# [What the exercise asks]
Every entry must be repeated exactly. Exclude all pictures.

- - - - -

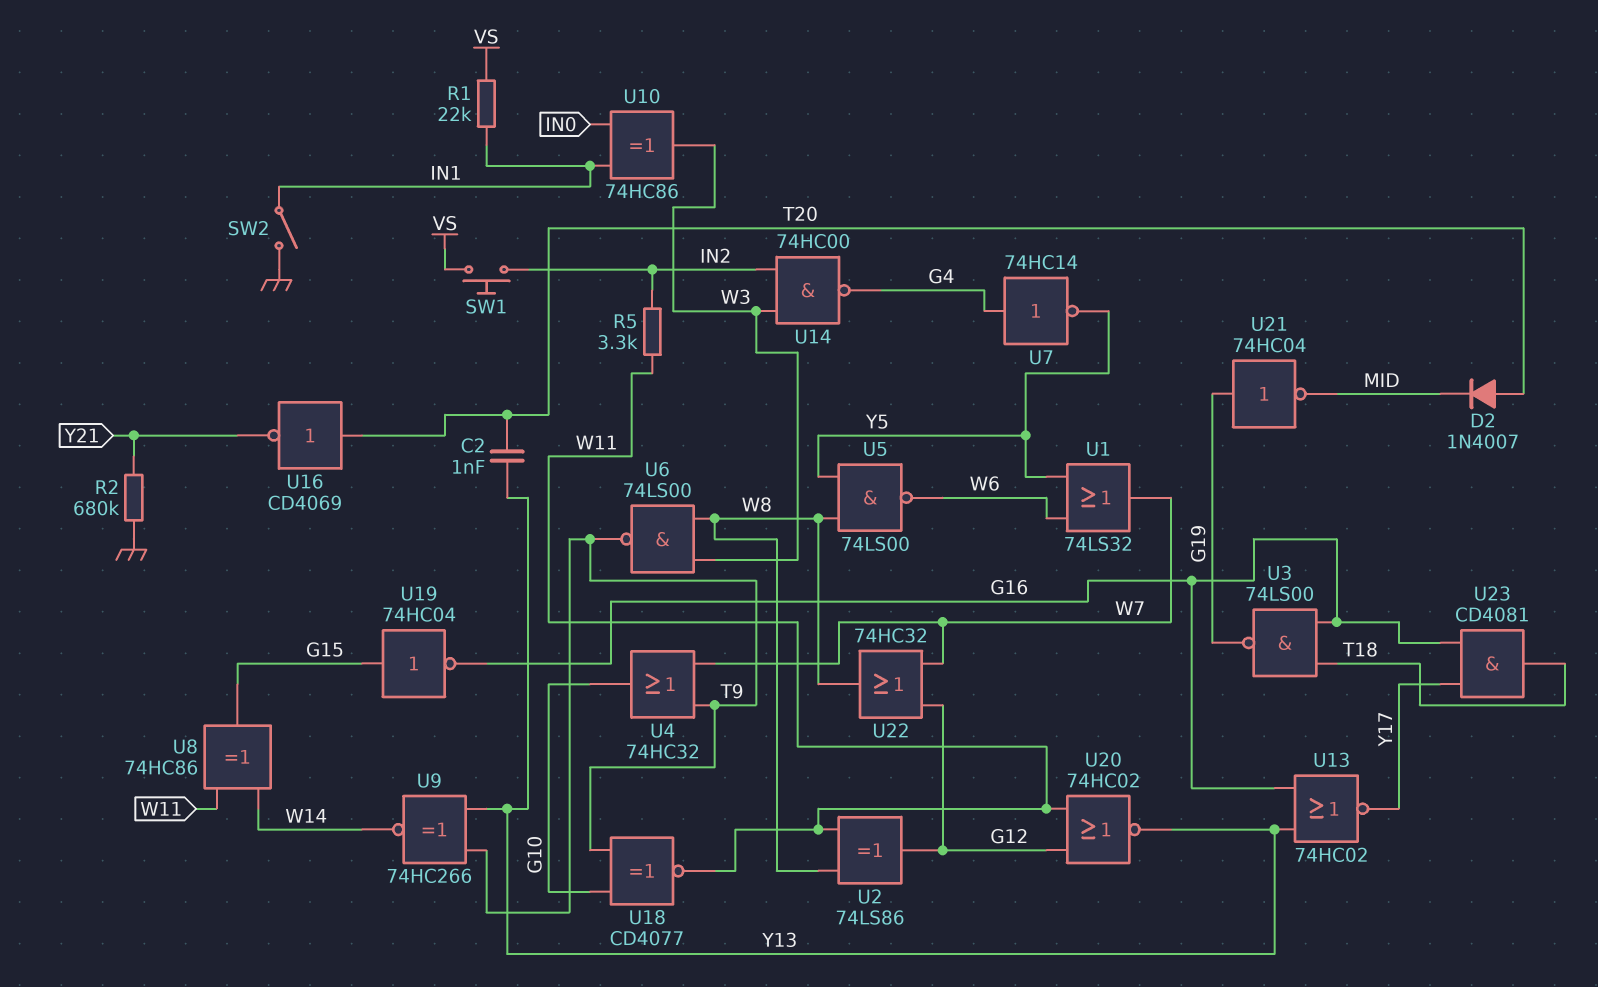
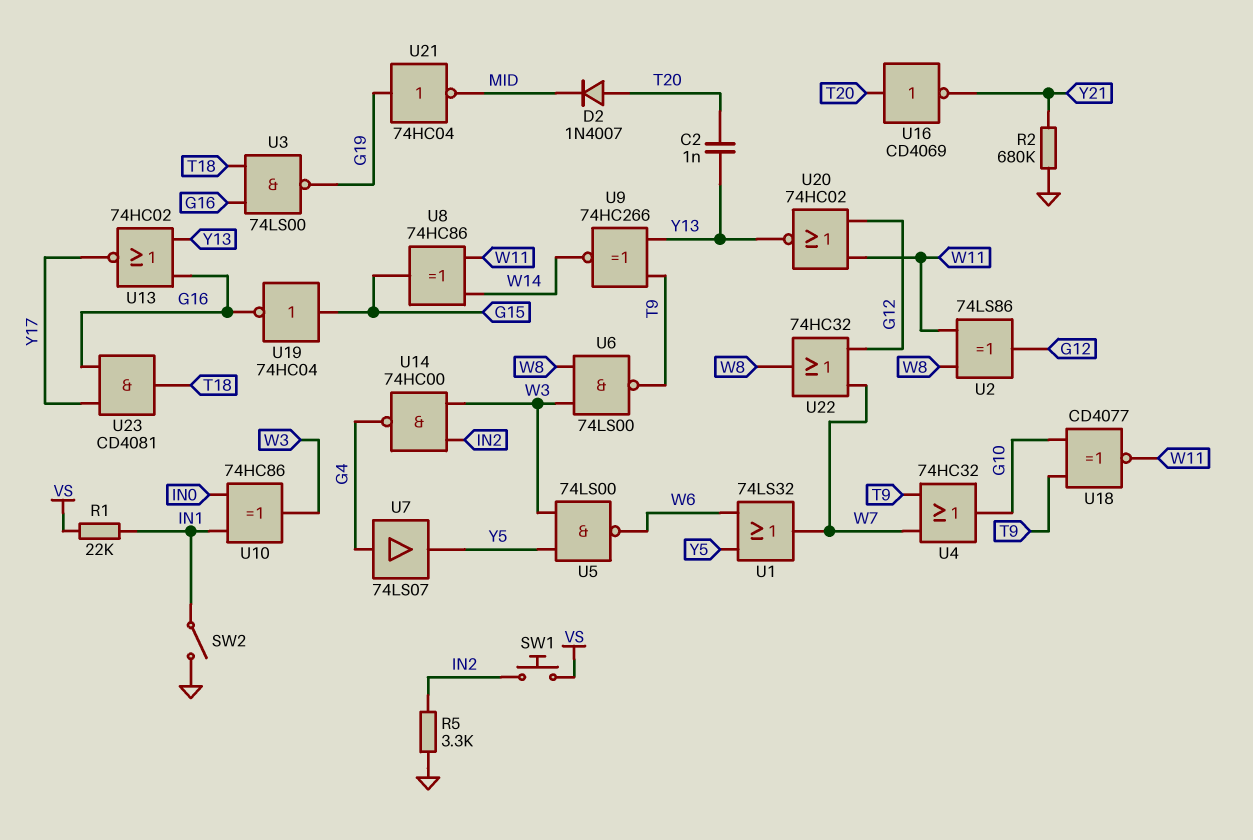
R5: 3.3k (IN2, W11) -> 3.3k (GND, IN2)
U5: NAND 74LS00 (in W8, in Y5, out W6) -> NAND 74LS00 (in W3, in Y5, out W6)
U7: NOT 74HC14 (in G4, out Y5) -> buffer 74LS07 (in G4, out Y5)

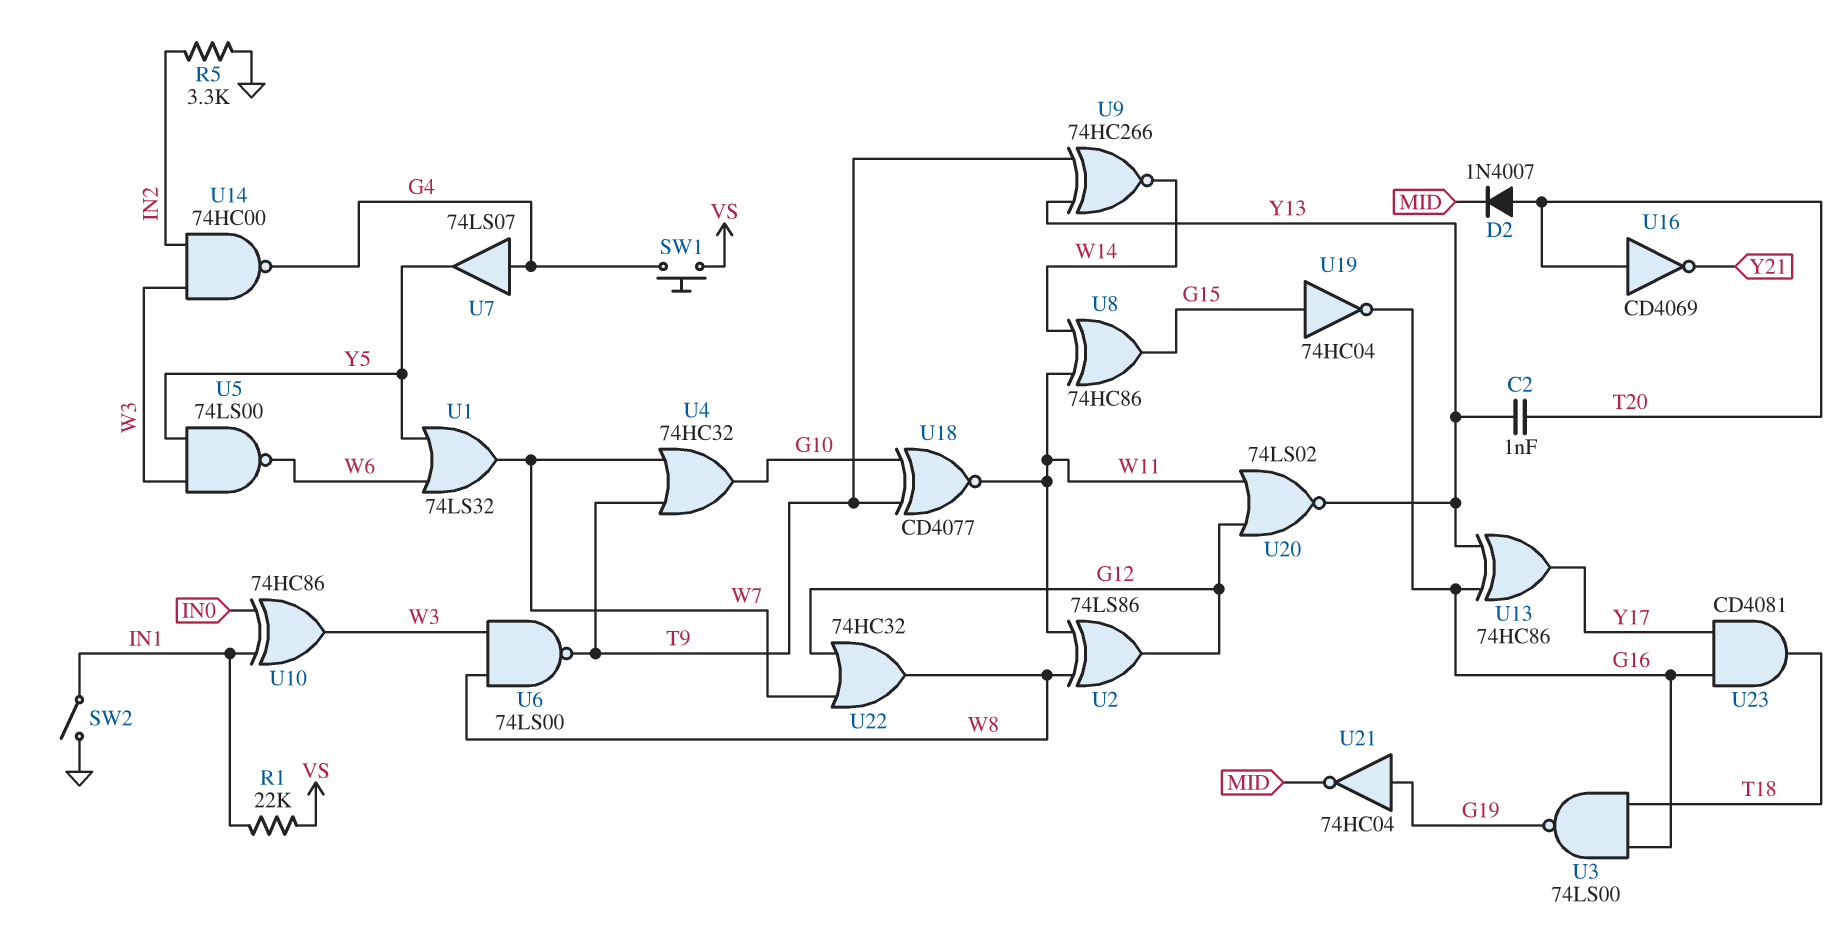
R2: 680k (GND, Y21) -> none
SW1: button (IN2, VS) -> button (G4, VS)
U13: NOR 74HC02 (in G16, in Y13, out Y17) -> XOR 74HC86 (in G16, in Y13, out Y17)
U20: NOR 74HC02 (in G12, in W11, out Y13) -> NOR 74LS02 (in G12, in W11, out Y13)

- - - - -

# [Answer to this exercise]
R5: 3.3k (IN2, W11) -> 3.3k (GND, IN2)
U5: NAND 74LS00 (in W8, in Y5, out W6) -> NAND 74LS00 (in W3, in Y5, out W6)
U7: NOT 74HC14 (in G4, out Y5) -> buffer 74LS07 (in G4, out Y5)

R2: 680k (GND, Y21) -> none
SW1: button (IN2, VS) -> button (G4, VS)
U13: NOR 74HC02 (in G16, in Y13, out Y17) -> XOR 74HC86 (in G16, in Y13, out Y17)
U20: NOR 74HC02 (in G12, in W11, out Y13) -> NOR 74LS02 (in G12, in W11, out Y13)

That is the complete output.